Work item
Copy the lines below, beginning with the one that contains "building: [240,416,318,477] -> none" and continuing through the final line, exactly as written and with no other lines.

Exercise materials
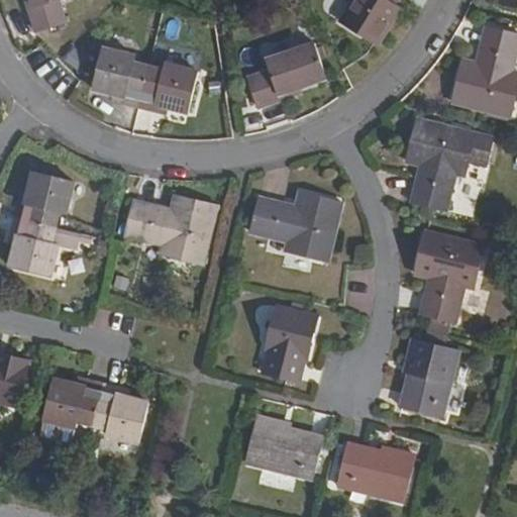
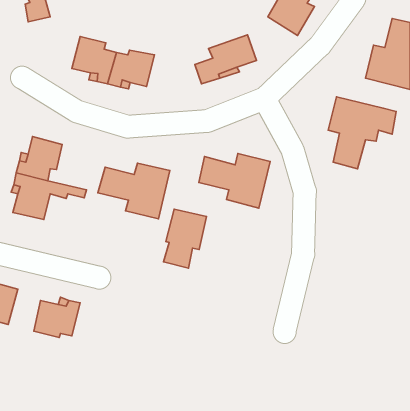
building: [418,233,487,324] -> none
building: [261,307,314,381] -> [163,209,206,268]
building: [404,341,461,417] -> none
building: [90,379,145,437] -> none
building: [240,416,318,477] -> none
building: [337,445,415,502] -> none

Result for this task
building: [240,416,318,477] -> none
building: [337,445,415,502] -> none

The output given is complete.